Records from a data collection
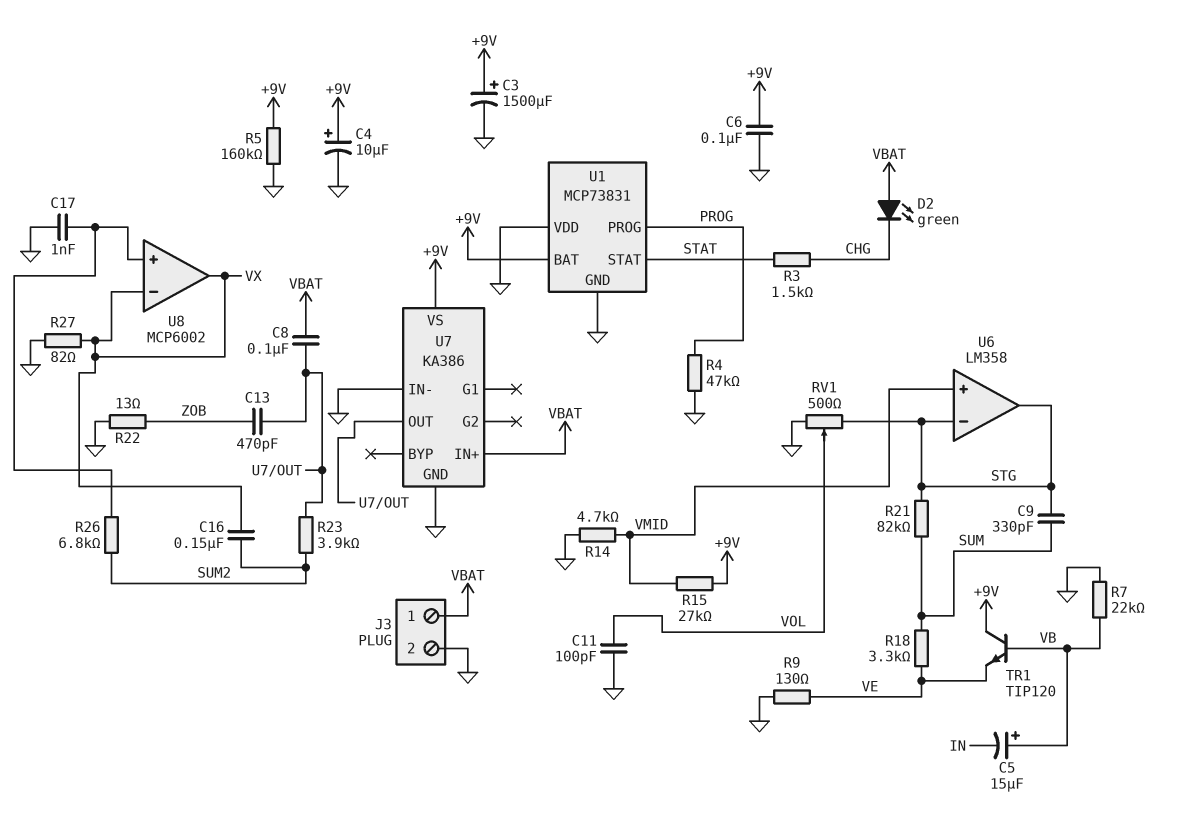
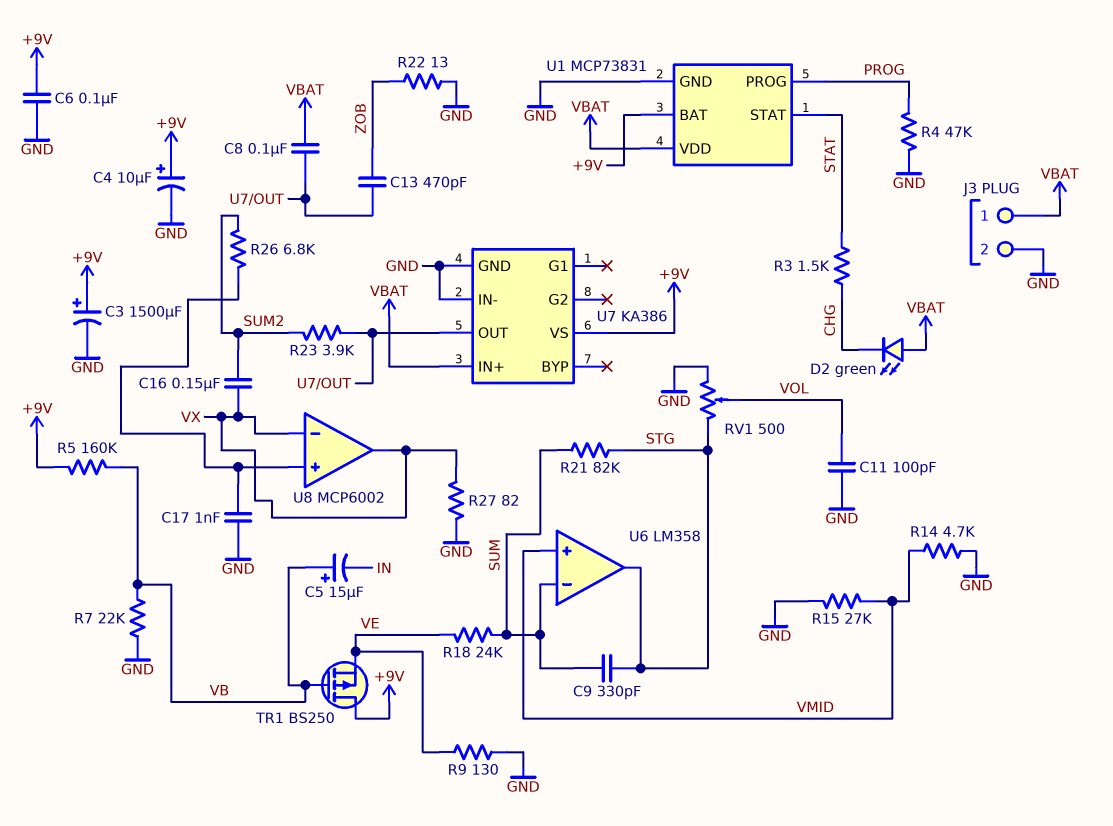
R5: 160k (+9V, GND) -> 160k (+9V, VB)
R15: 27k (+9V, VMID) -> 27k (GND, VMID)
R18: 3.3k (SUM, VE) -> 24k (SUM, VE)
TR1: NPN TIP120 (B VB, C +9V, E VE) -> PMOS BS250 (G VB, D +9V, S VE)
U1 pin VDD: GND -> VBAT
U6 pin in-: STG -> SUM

**EXERCISE AIM**
Pictures must not appear in the copy, and every record must be restated word for word.

**RESPONSE AREA**
R5: 160k (+9V, GND) -> 160k (+9V, VB)
R15: 27k (+9V, VMID) -> 27k (GND, VMID)
R18: 3.3k (SUM, VE) -> 24k (SUM, VE)
TR1: NPN TIP120 (B VB, C +9V, E VE) -> PMOS BS250 (G VB, D +9V, S VE)
U1 pin VDD: GND -> VBAT
U6 pin in-: STG -> SUM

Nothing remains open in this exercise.